[PROVIDED RECORDS — start]

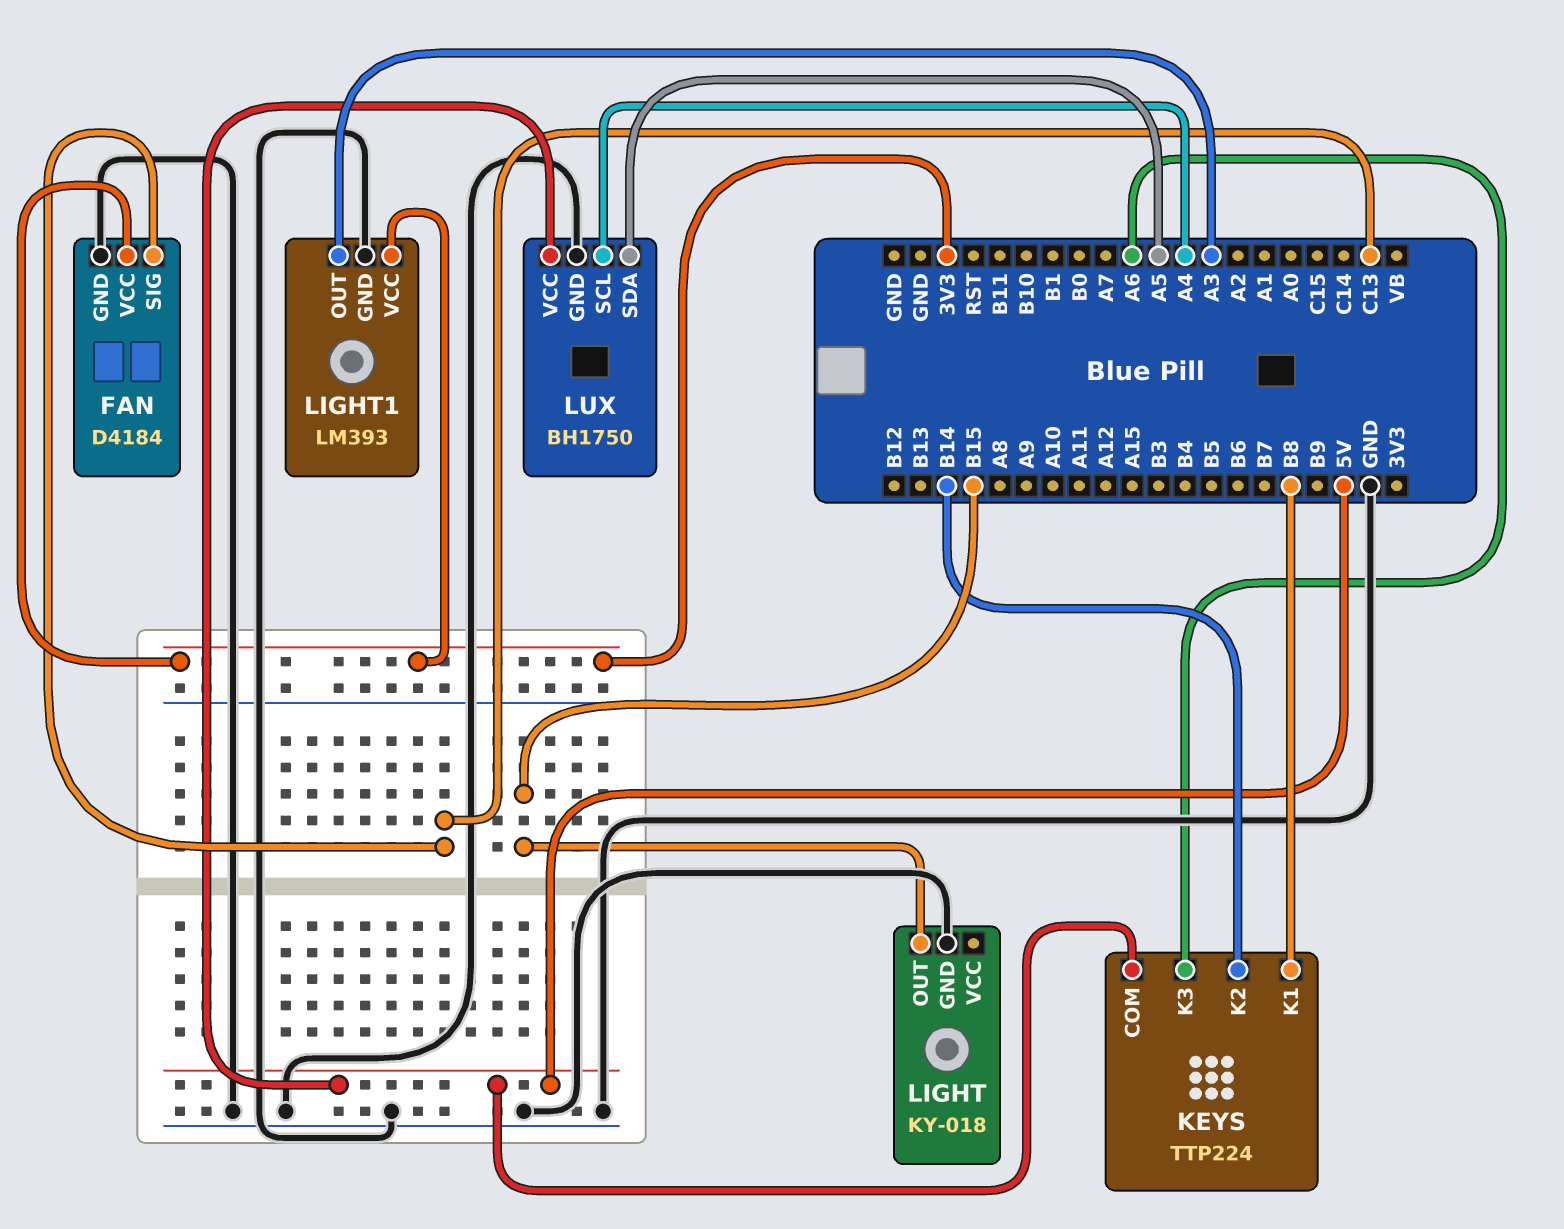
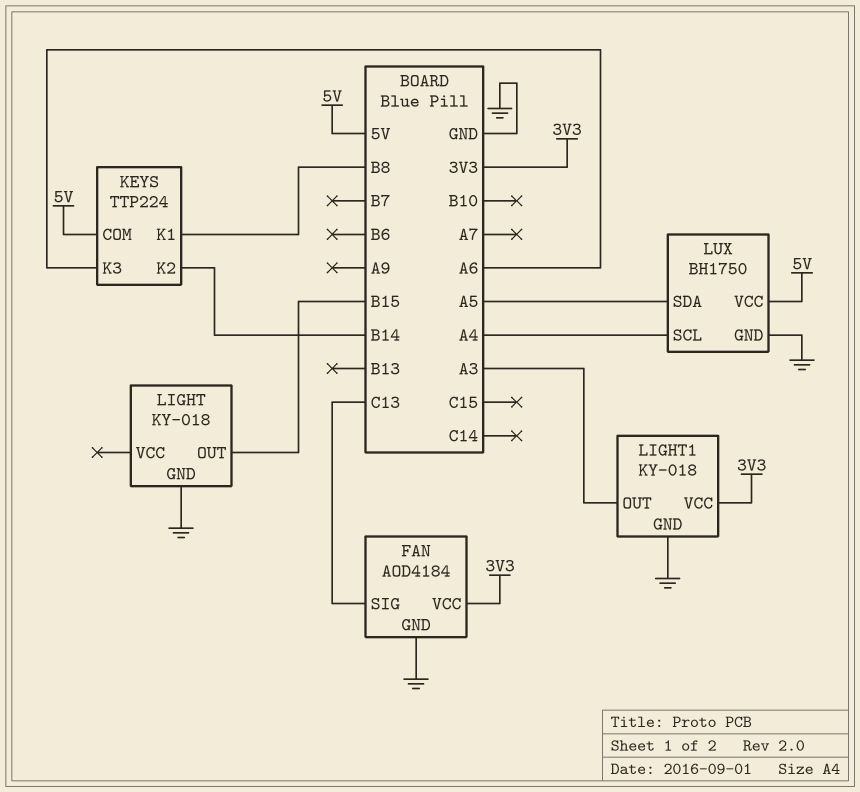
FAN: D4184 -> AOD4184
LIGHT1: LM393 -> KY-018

[PROVIDED RECORDS — finish]
[PROVIDED RECORDS — start]

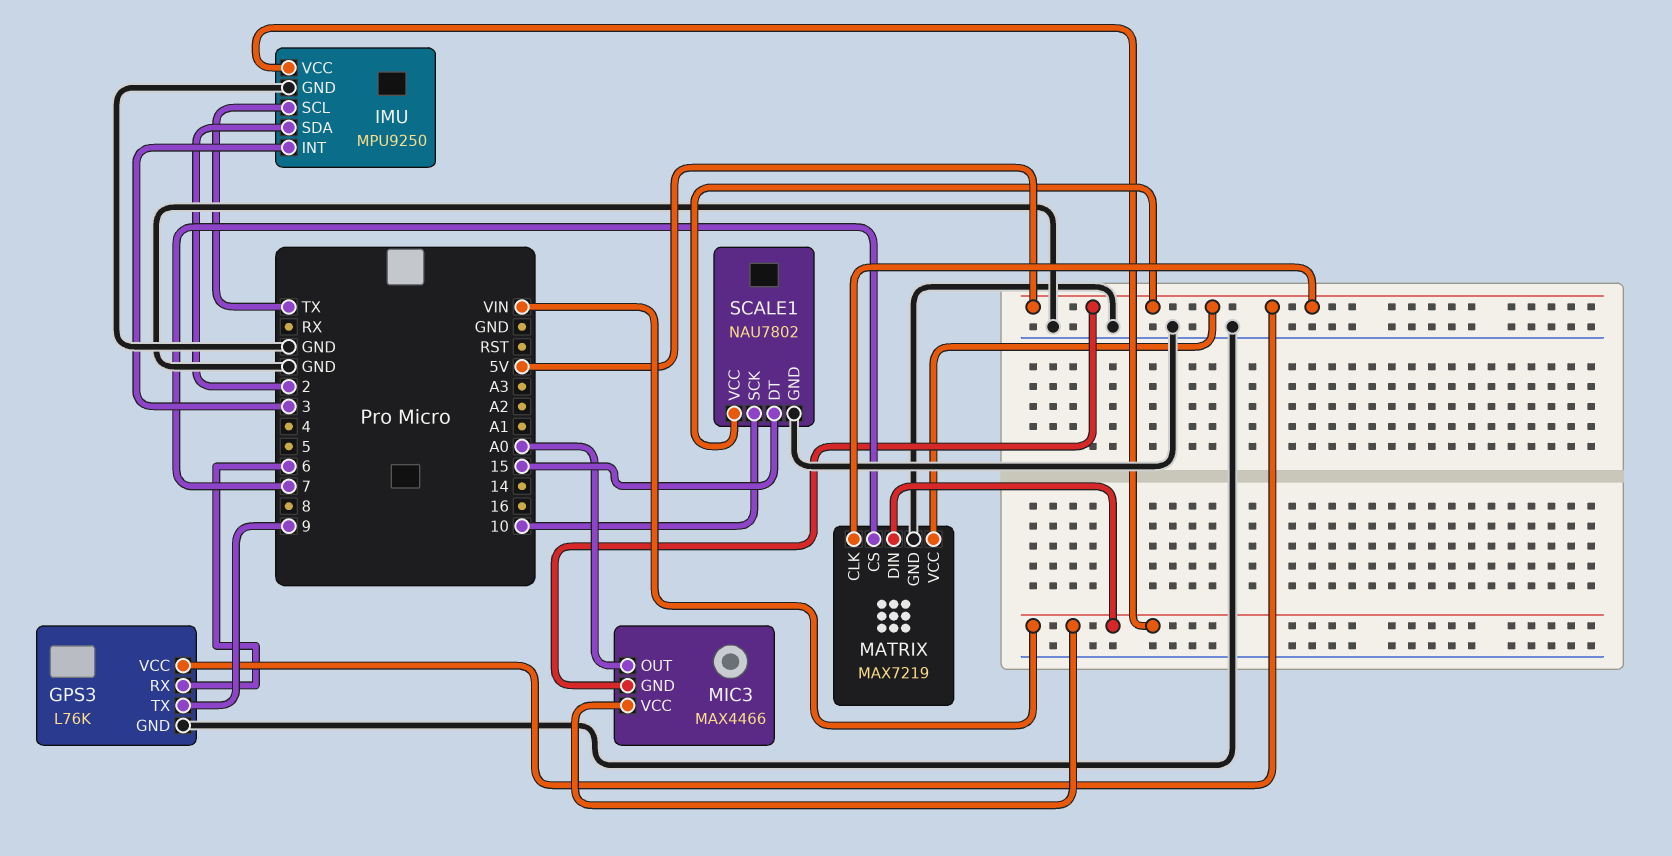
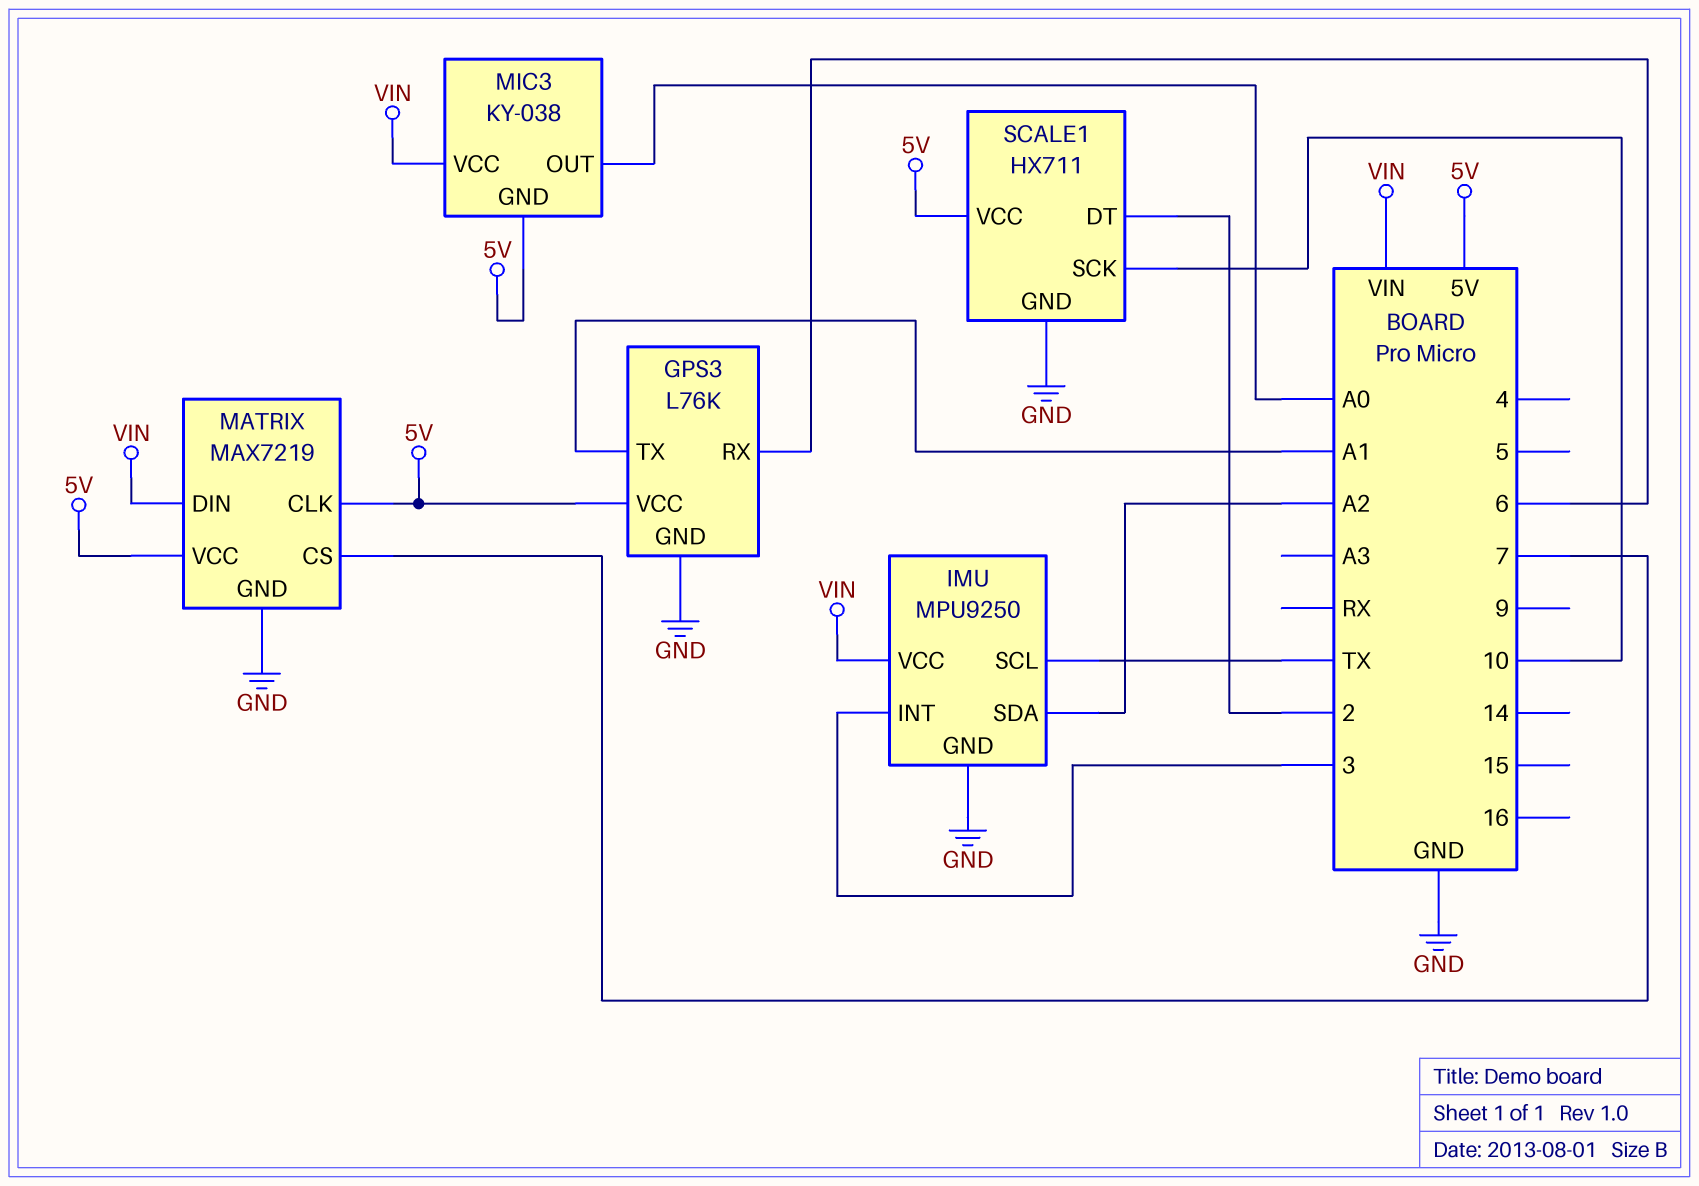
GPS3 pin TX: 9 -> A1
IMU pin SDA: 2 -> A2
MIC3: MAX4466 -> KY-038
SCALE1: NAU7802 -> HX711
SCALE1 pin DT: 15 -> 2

[PROVIDED RECORDS — finish]
[PROVIDED RECORDS — start]

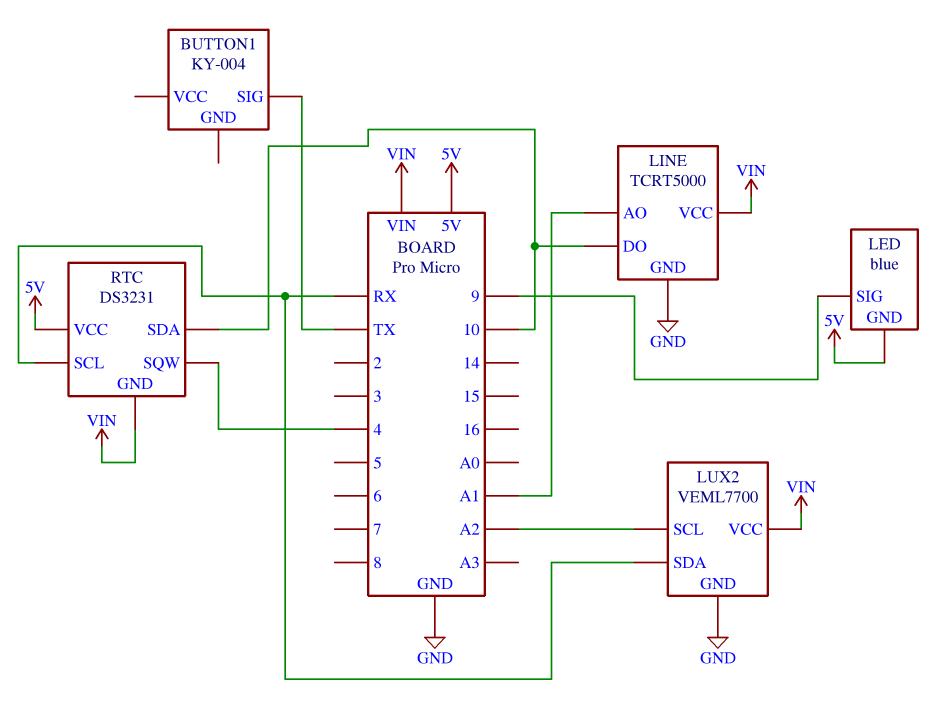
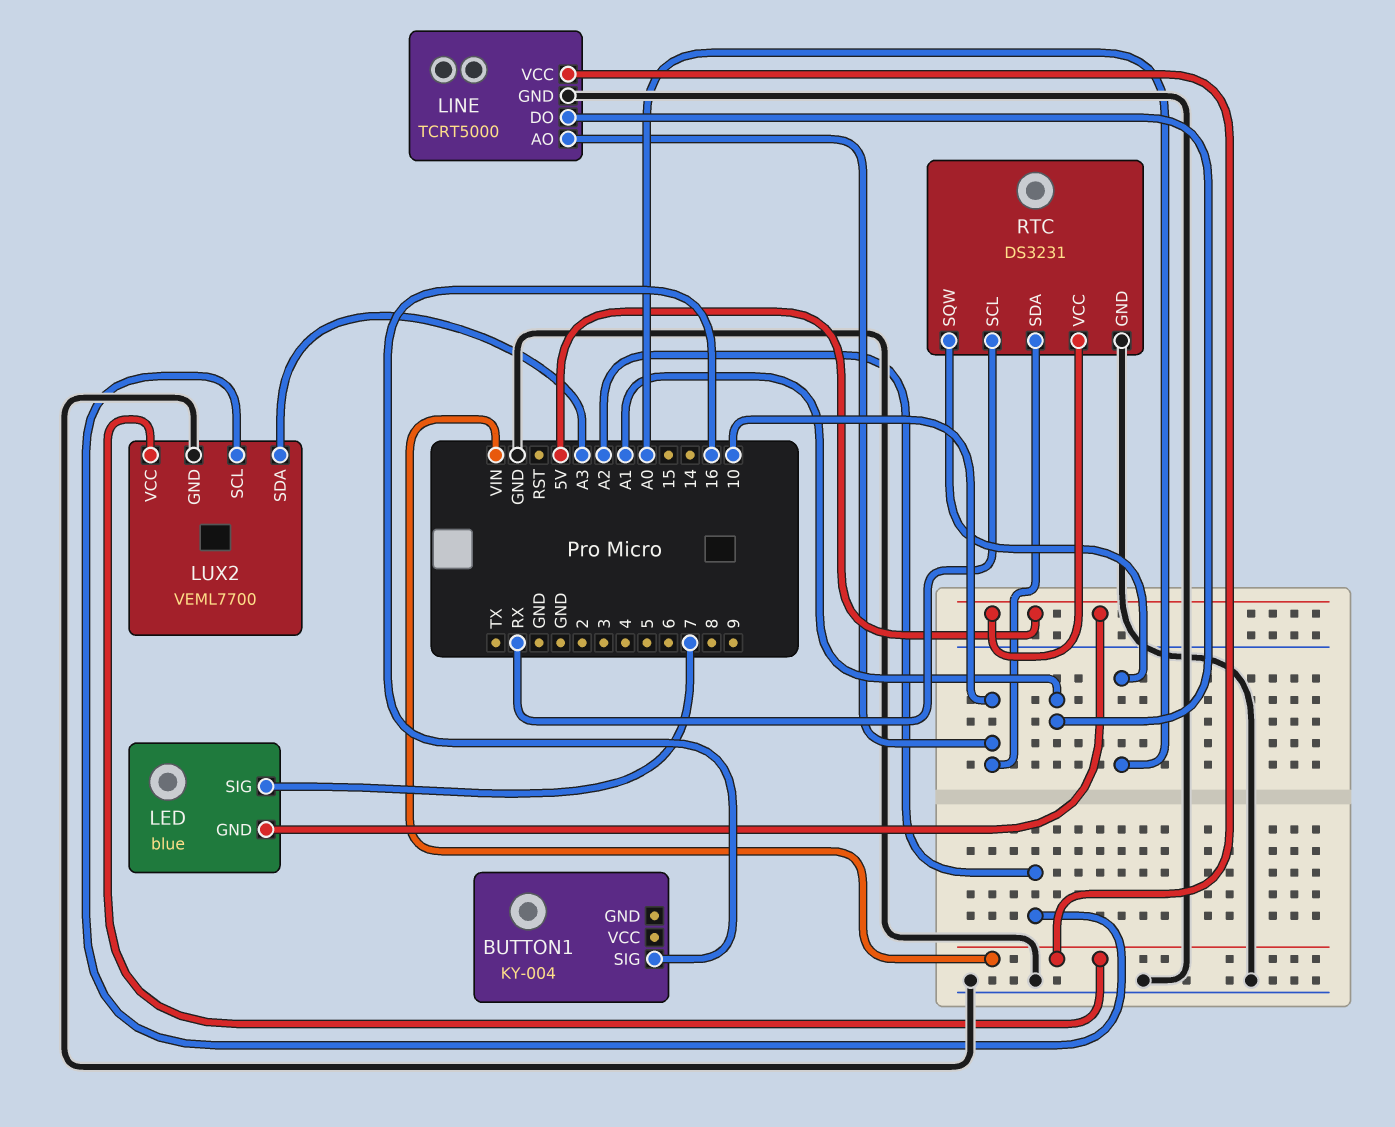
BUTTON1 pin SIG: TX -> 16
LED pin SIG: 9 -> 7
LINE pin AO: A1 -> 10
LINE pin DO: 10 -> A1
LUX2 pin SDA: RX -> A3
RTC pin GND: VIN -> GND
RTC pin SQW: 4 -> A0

[PROVIDED RECORDS — finish]

TASK TO COMPLETE
Beginning at the line with "LINE pin DO: 10 -> A1" and stopping after the line with "RTC pin SQW: 4 -> A0", please write out every line of the data above exactly and nothing else.

ANSWER TO THE EXERCISE
LINE pin DO: 10 -> A1
LUX2 pin SDA: RX -> A3
RTC pin GND: VIN -> GND
RTC pin SQW: 4 -> A0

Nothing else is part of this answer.